THE PROBLEM
The task calls for the line containing "green apple: 6 -> 9" and all later lines, through the end of the entries below, to be set down exactly and without pictures.

────

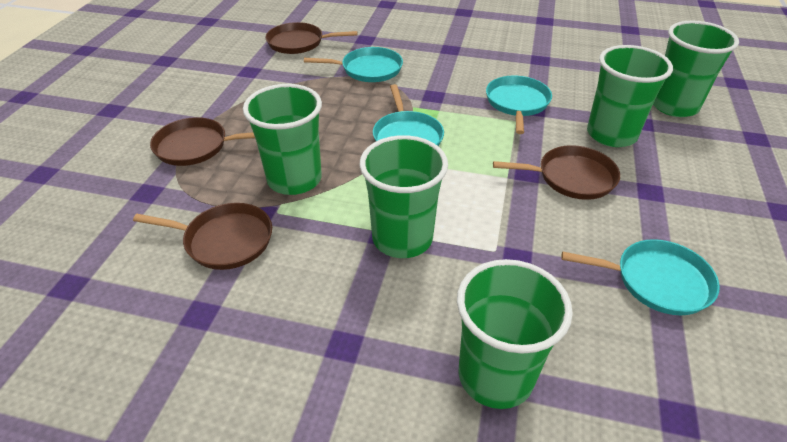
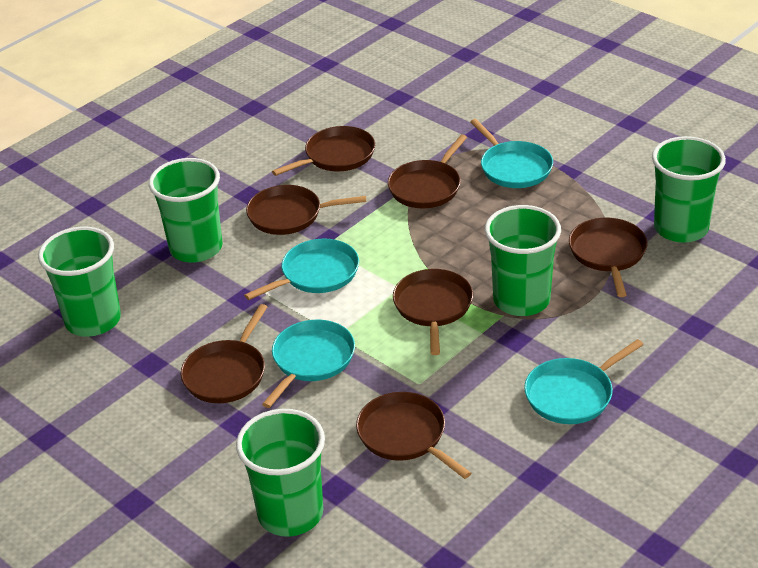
brown pan: 4 -> 7

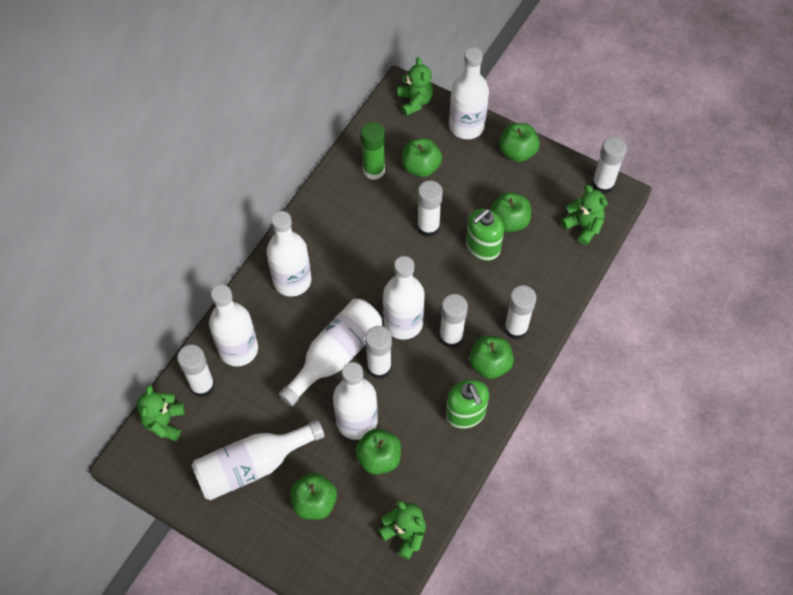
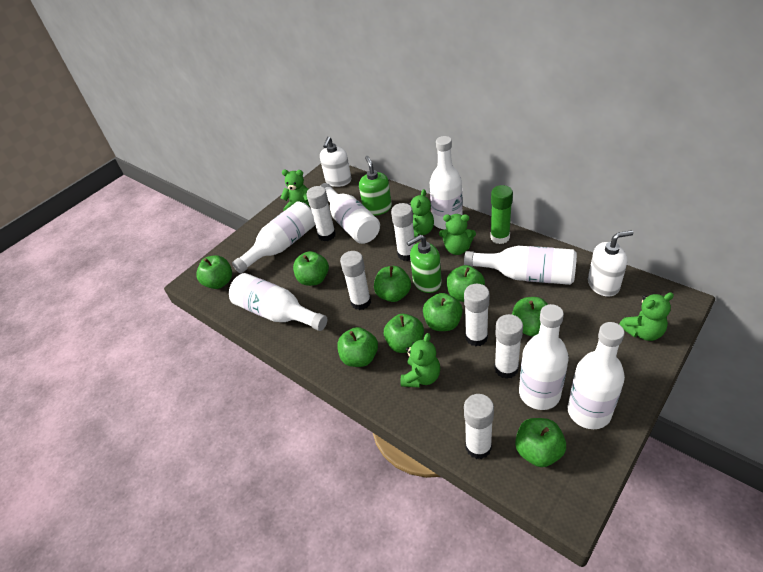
green apple: 6 -> 9
green teddy bear: 4 -> 5
white soap dispenser: 0 -> 2

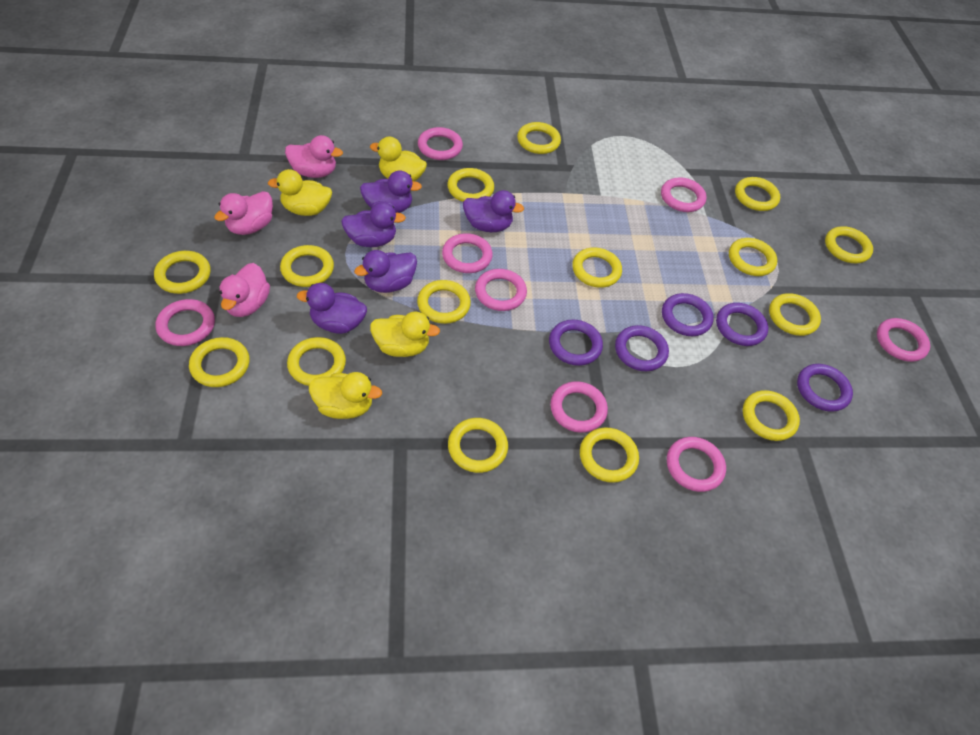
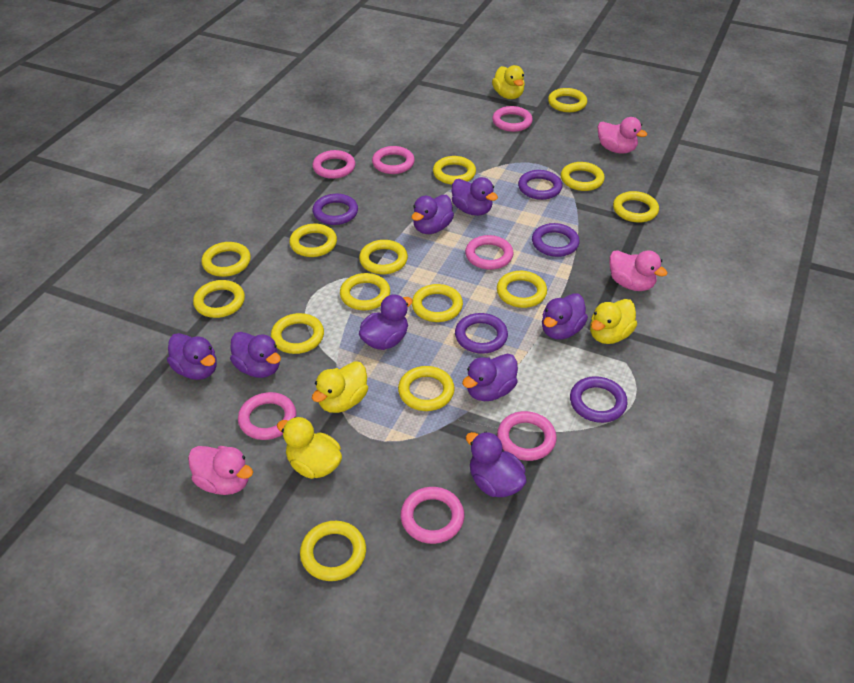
pink ring: 8 -> 7
purple duck: 5 -> 8
yellow ring: 15 -> 14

────

EXERCISE SOLUTION
green apple: 6 -> 9
green teddy bear: 4 -> 5
white soap dispenser: 0 -> 2

pink ring: 8 -> 7
purple duck: 5 -> 8
yellow ring: 15 -> 14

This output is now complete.